→ **Problem details**
Check every line of the entries for "VEXT", and copy the lines that hold it.

→ **Data supplied**
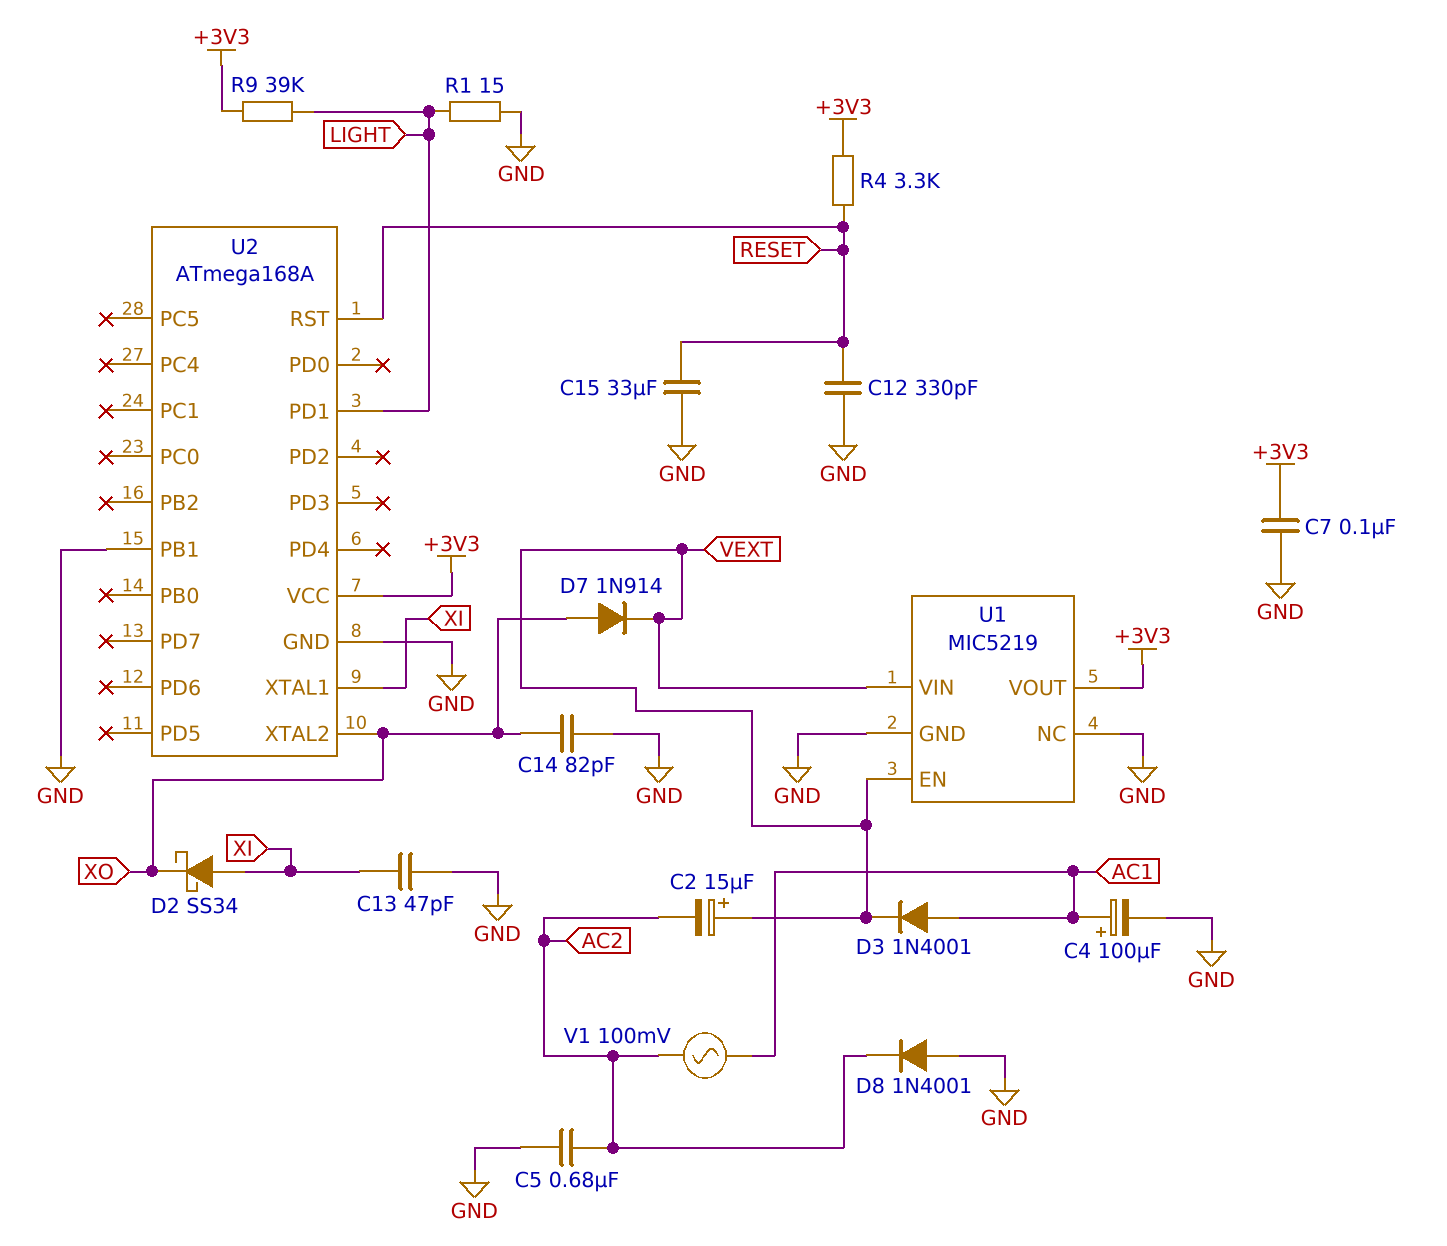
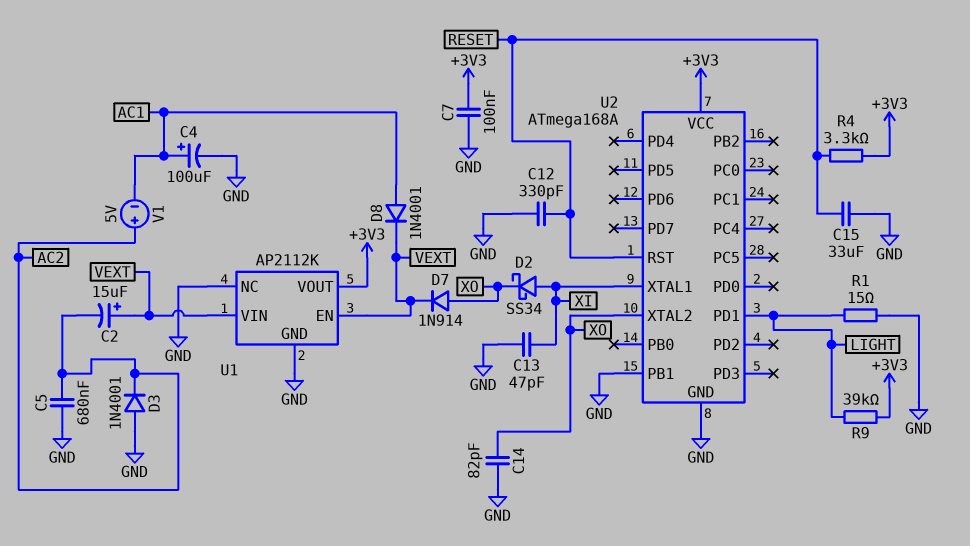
D3: diode 1N4001 (A AC1, K VEXT) -> diode 1N4001 (A GND, K AC2)
D8: diode 1N4001 (A GND, K AC2) -> diode 1N4001 (A AC1, K VEXT)
U1: MIC5219 -> AP2112K
V1: AC 100mV (AC1, AC2) -> 5V (plus AC2, minus AC1)

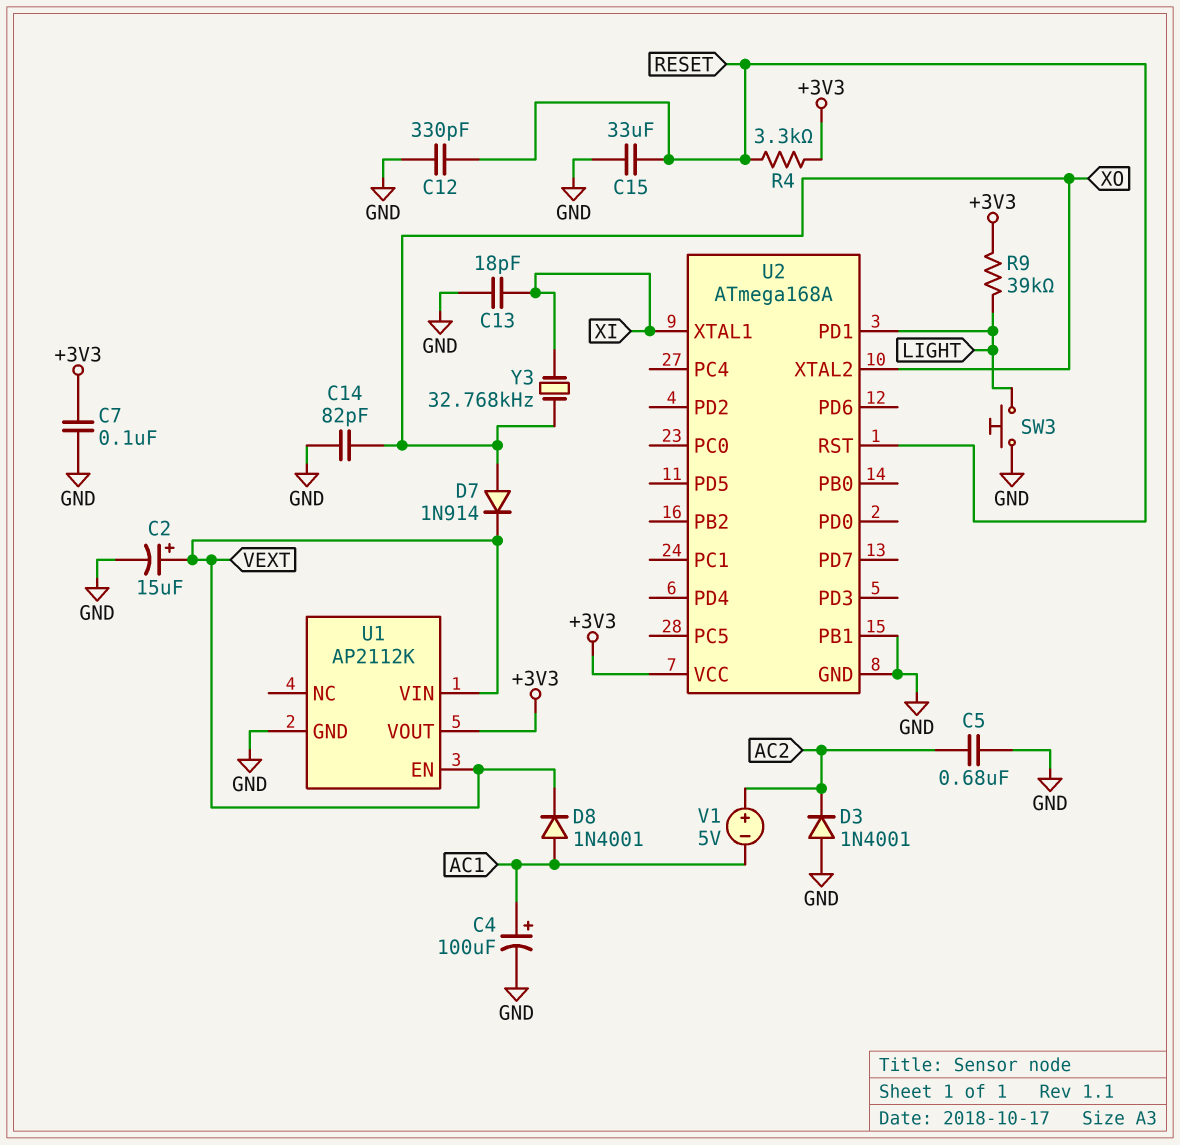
C2: 15uF (plus VEXT, minus AC2) -> 15uF (plus VEXT, minus GND)
C13: 47pF (GND, XI) -> 18pF (GND, XI)
D2: schottky SS34 (A XI, K XO) -> none
R1: 15 (GND, LIGHT) -> none
SW3: none -> button (GND, LIGHT)
U1 pin NC: GND -> none
Y3: none -> 32.768kHz (XI, XO)

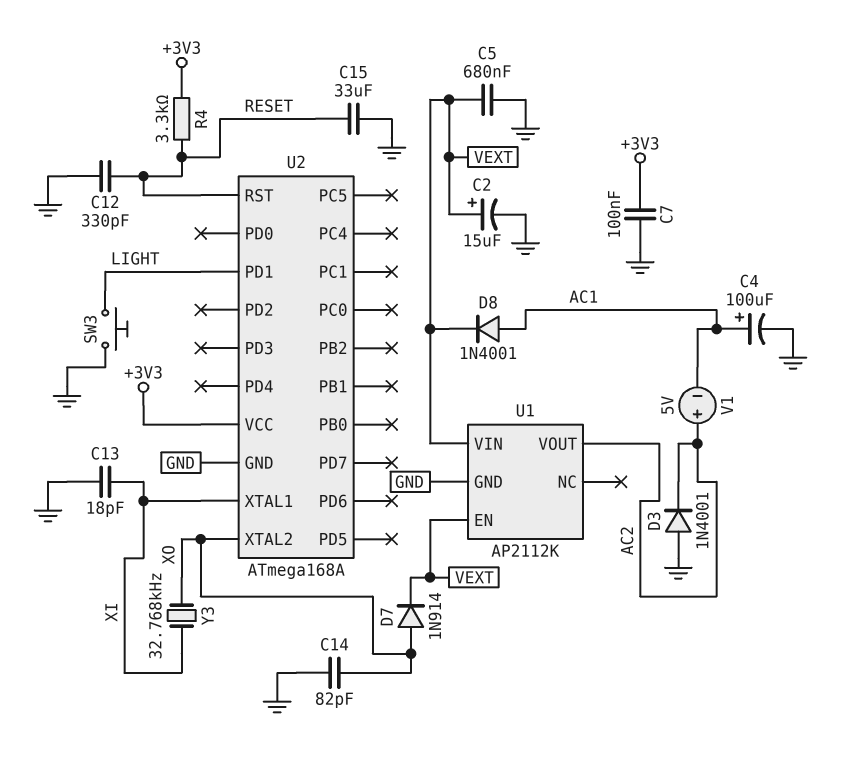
C5: 680nF (AC2, GND) -> 680nF (GND, VEXT)
R9: 39k (+3V3, LIGHT) -> none
U1 pin VOUT: +3V3 -> AC2
U2 pin PB1: GND -> none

→ **The answer**
D3: diode 1N4001 (A AC1, K VEXT) -> diode 1N4001 (A GND, K AC2)
D8: diode 1N4001 (A GND, K AC2) -> diode 1N4001 (A AC1, K VEXT)
C2: 15uF (plus VEXT, minus AC2) -> 15uF (plus VEXT, minus GND)
C5: 680nF (AC2, GND) -> 680nF (GND, VEXT)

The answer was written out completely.